What you need to do: A verbatim copy of the lines from the one with "Objects in satellite" through the final line below is required; print it and nothing else.

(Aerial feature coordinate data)
■ ■ ■ ■

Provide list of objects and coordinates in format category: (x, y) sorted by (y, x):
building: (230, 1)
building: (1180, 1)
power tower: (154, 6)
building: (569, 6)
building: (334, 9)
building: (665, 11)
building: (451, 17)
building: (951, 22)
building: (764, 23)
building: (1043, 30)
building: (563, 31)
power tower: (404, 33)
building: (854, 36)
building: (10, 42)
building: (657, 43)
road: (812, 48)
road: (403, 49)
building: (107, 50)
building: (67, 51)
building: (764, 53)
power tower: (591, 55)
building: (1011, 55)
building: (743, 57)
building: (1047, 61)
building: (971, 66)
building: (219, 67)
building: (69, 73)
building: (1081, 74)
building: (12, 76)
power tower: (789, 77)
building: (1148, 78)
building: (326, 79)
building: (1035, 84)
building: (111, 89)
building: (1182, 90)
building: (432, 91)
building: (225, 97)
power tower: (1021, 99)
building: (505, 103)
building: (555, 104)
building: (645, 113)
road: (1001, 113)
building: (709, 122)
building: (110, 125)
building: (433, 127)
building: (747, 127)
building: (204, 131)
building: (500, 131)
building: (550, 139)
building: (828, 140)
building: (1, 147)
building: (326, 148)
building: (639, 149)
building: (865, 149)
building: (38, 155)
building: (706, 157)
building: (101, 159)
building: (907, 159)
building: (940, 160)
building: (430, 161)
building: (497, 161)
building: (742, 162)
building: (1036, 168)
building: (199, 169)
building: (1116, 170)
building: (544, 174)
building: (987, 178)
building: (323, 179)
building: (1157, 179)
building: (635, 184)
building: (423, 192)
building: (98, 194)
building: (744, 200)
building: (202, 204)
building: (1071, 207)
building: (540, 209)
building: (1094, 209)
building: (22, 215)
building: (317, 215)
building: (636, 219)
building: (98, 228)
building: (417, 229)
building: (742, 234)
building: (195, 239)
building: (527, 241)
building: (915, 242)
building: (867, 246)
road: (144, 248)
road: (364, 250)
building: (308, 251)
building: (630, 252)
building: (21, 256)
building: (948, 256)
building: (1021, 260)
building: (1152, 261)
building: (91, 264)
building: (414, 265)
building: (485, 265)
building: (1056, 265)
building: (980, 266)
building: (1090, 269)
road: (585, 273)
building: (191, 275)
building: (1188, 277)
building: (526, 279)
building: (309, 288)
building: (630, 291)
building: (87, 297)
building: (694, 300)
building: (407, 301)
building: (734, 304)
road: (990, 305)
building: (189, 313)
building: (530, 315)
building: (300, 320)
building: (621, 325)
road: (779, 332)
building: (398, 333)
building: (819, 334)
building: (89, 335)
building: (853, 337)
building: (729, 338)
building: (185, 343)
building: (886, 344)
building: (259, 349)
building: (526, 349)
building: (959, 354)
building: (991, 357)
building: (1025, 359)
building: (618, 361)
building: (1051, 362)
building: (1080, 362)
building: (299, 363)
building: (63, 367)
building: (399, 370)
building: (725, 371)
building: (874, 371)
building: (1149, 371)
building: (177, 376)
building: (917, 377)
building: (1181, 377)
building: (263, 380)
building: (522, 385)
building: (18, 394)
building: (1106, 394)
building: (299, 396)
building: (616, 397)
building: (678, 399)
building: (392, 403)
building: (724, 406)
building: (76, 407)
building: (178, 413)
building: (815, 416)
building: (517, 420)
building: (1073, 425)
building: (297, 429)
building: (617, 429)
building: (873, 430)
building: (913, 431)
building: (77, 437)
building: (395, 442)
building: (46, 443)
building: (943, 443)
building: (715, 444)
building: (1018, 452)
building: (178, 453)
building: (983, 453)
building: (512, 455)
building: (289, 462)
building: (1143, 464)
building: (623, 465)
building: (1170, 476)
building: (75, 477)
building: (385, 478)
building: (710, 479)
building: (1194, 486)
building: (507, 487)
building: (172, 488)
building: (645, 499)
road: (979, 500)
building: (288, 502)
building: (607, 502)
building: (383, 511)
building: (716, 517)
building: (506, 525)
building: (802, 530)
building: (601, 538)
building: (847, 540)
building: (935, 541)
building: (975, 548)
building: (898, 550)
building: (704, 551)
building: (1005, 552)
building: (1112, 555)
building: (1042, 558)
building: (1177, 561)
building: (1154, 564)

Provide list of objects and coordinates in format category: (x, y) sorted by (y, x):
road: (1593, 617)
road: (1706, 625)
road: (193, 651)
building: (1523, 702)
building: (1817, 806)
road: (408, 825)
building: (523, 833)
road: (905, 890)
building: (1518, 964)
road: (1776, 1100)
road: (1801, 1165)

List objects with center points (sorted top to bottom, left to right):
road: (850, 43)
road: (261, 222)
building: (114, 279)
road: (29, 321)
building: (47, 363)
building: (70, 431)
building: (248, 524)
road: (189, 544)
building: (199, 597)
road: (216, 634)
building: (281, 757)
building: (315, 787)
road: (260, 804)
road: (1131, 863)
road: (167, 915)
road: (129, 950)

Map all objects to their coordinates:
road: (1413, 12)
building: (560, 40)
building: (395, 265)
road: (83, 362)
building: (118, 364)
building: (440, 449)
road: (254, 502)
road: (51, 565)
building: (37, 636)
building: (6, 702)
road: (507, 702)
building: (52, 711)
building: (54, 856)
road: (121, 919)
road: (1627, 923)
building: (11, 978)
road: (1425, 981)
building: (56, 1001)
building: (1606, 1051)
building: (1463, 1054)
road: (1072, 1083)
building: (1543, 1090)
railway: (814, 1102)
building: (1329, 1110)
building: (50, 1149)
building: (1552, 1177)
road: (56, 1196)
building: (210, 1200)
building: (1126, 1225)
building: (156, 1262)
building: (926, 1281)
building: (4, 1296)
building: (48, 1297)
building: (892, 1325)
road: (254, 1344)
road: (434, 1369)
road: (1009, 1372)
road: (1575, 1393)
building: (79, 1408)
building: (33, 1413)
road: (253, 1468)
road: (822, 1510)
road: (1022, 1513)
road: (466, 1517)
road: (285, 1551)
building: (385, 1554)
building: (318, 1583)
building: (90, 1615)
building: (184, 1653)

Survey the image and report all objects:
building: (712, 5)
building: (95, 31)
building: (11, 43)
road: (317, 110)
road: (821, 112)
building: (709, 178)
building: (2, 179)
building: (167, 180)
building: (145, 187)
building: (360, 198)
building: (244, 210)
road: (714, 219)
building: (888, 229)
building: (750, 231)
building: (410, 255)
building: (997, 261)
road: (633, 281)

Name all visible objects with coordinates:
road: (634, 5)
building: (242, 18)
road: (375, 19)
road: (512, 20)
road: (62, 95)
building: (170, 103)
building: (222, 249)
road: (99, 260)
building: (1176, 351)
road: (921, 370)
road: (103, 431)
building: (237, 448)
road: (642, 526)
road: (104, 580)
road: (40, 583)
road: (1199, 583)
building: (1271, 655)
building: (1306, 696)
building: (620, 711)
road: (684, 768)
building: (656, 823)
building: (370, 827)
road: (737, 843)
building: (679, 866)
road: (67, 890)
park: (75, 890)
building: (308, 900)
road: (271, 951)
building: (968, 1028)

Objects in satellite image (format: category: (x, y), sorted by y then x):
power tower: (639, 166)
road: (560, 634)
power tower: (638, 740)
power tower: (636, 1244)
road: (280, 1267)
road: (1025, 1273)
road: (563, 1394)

■ ■ ■ ■

Written answer:
Objects in satellite image (format: category: (x, y), sorted by y then x):
power tower: (639, 166)
road: (560, 634)
power tower: (638, 740)
power tower: (636, 1244)
road: (280, 1267)
road: (1025, 1273)
road: (563, 1394)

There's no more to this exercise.